PROBLEM DESCRIPTION:
Go over the data and keep only the lines that include "yellow".

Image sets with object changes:
______________________________

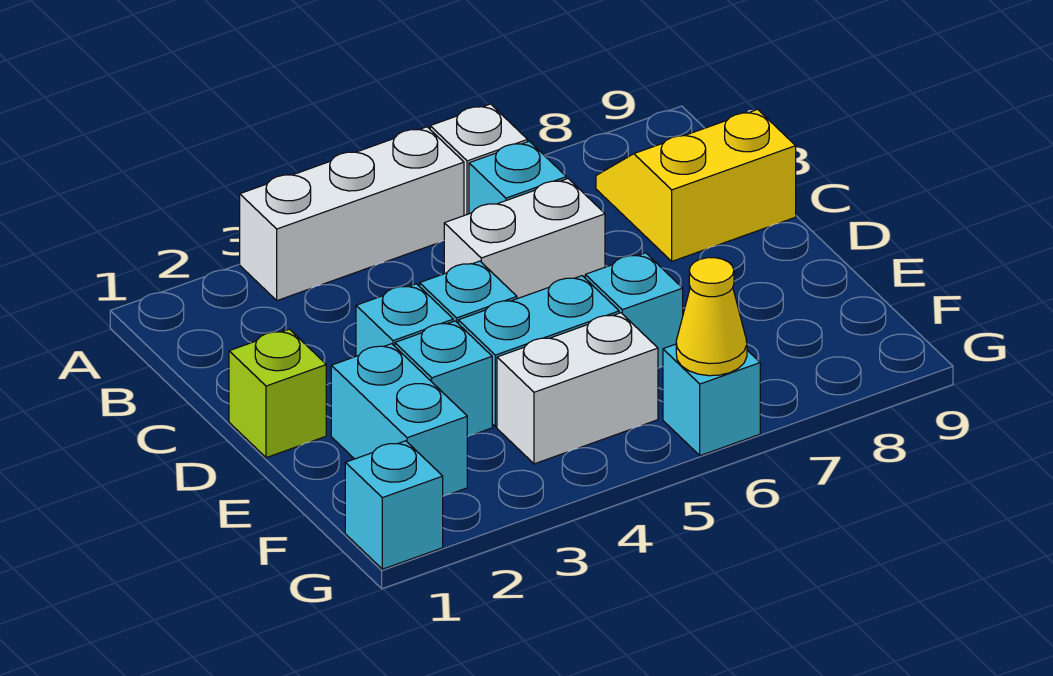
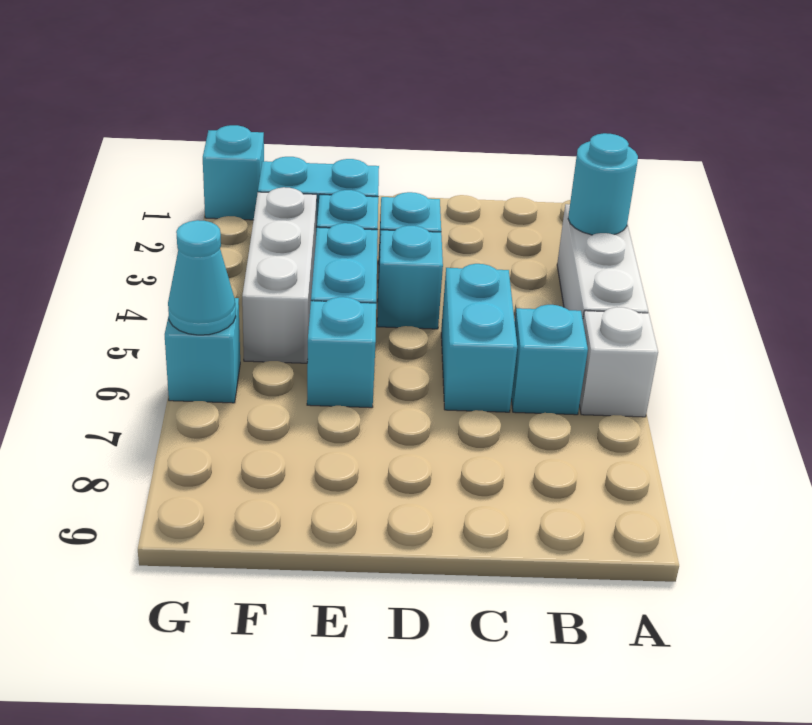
none -> cyan round brick A3 level 2
yellow slope B8:C9 level 1 top C -> none
white brick C5:C6 level 1 -> cyan brick C5:C6 level 1
lime brick D1 level 1 -> none
white brick F4:F5 level 1 -> white brick F3:F5 level 1
yellow cone G6 level 2 -> cyan cone G6 level 2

______________________________

SOLUTION:
yellow slope B8:C9 level 1 top C -> none
yellow cone G6 level 2 -> cyan cone G6 level 2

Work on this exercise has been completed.